--- Stored data ---
====================
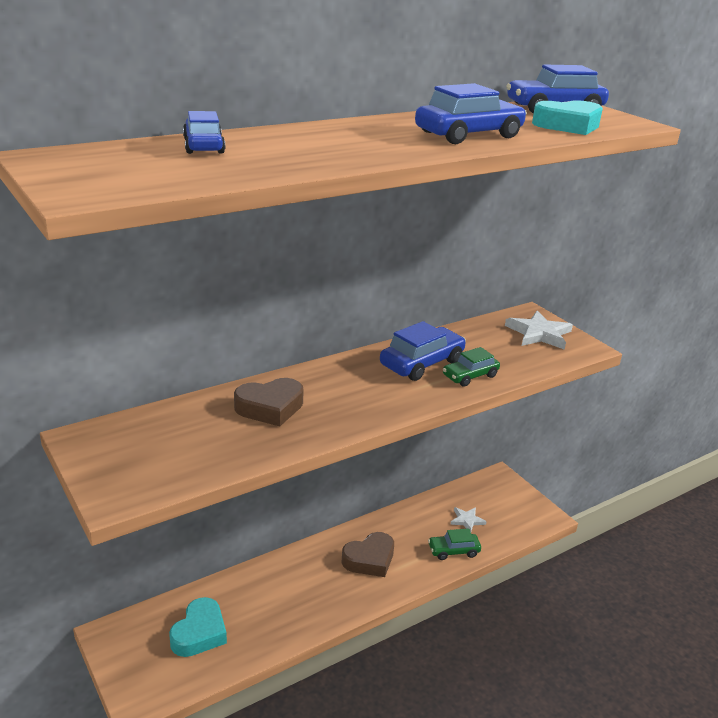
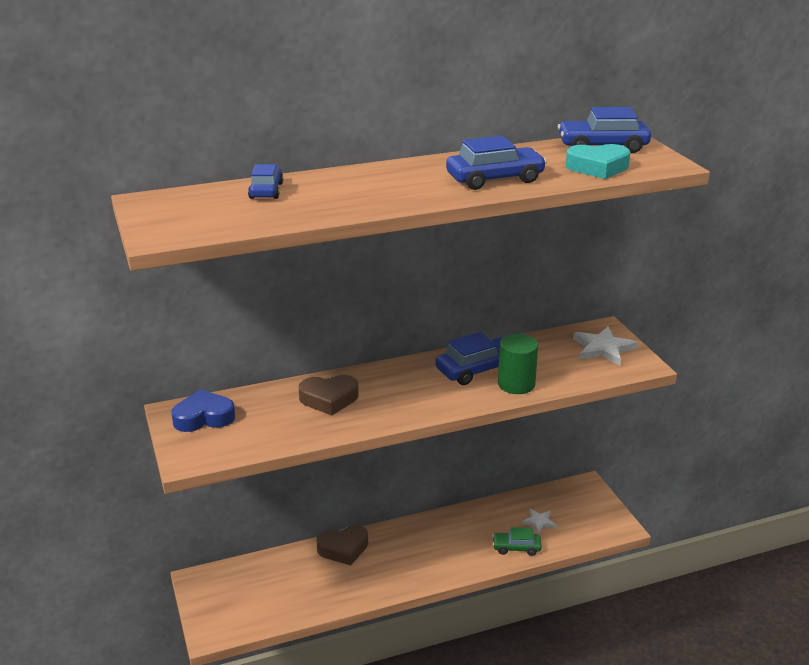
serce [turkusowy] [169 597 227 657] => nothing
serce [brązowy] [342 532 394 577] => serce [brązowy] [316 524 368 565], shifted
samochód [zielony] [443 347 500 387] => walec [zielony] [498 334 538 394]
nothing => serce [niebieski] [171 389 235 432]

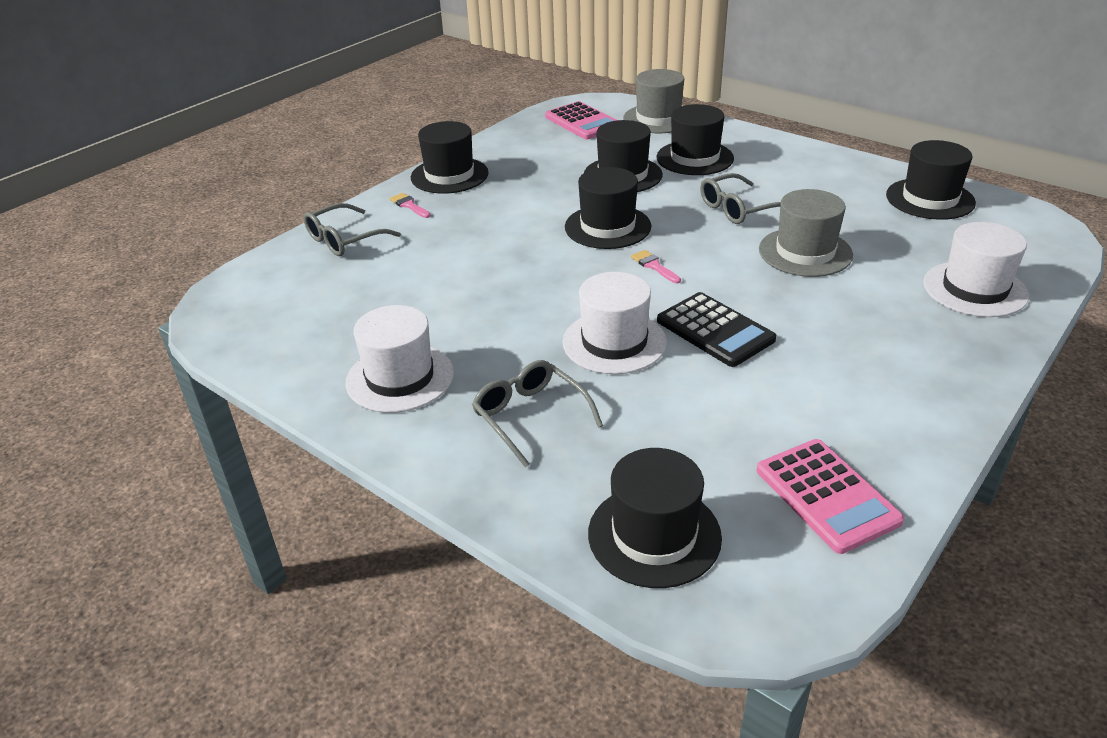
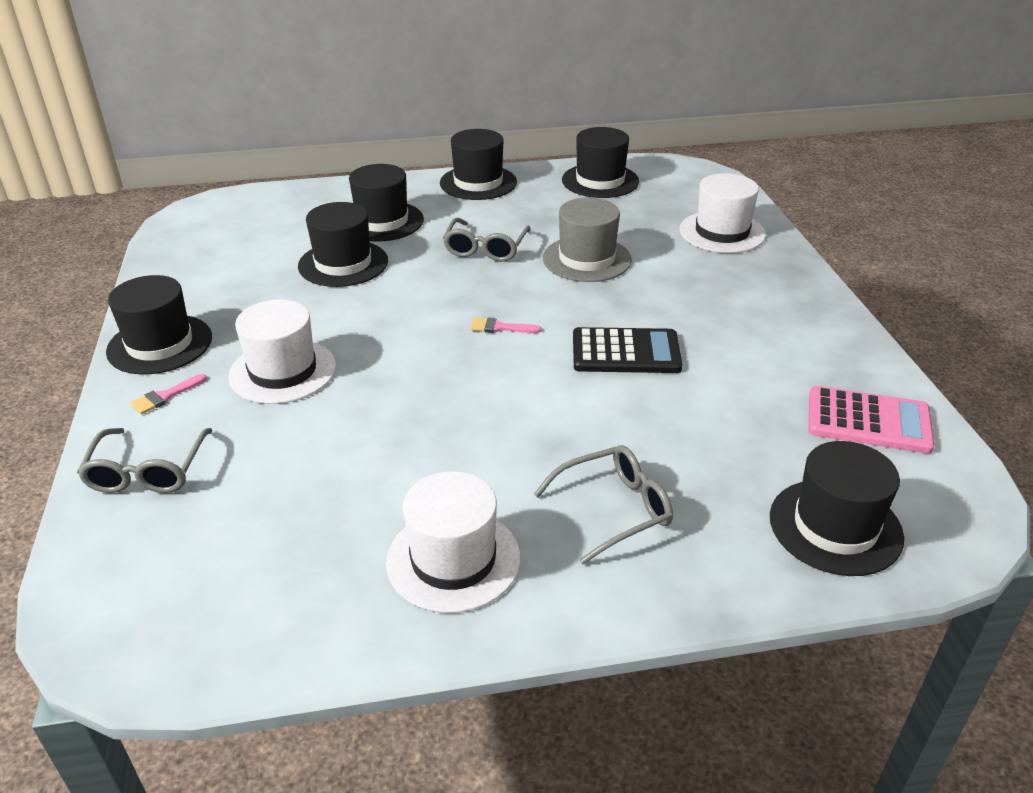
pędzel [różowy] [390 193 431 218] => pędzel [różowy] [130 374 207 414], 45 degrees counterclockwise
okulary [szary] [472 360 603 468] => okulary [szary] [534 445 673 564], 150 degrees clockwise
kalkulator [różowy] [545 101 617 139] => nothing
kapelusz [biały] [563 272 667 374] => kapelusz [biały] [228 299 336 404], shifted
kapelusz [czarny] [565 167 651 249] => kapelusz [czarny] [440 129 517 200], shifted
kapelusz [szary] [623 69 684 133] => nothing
====================
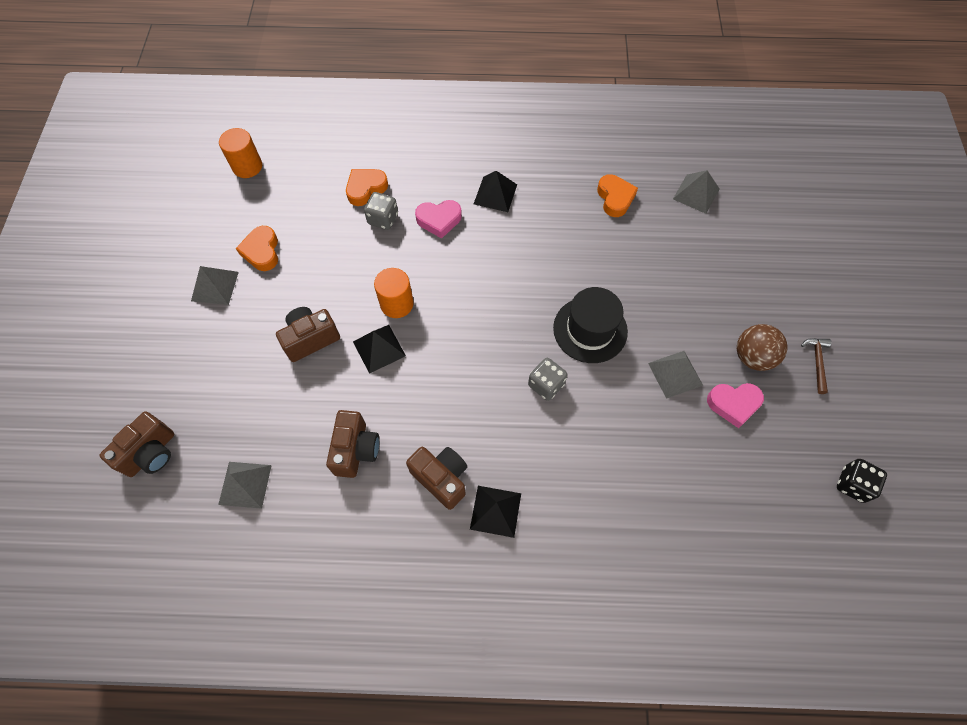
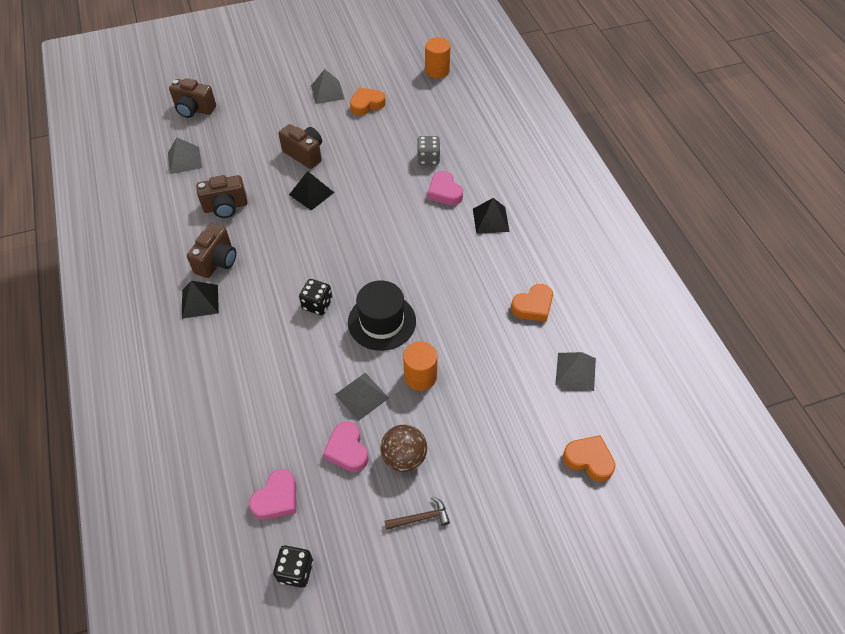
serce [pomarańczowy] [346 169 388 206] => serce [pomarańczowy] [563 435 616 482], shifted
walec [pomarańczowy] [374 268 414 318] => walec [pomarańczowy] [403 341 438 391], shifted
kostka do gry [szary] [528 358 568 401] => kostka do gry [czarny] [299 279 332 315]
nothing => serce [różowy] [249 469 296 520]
====================
--- Your objective ---
Output the material above exactly, but only from the line that carries "serce [brązowy] [342" through the line that carries "samochód [zielony] [443".

--- Response ---
serce [brązowy] [342 532 394 577] => serce [brązowy] [316 524 368 565], shifted
samochód [zielony] [443 347 500 387] => walec [zielony] [498 334 538 394]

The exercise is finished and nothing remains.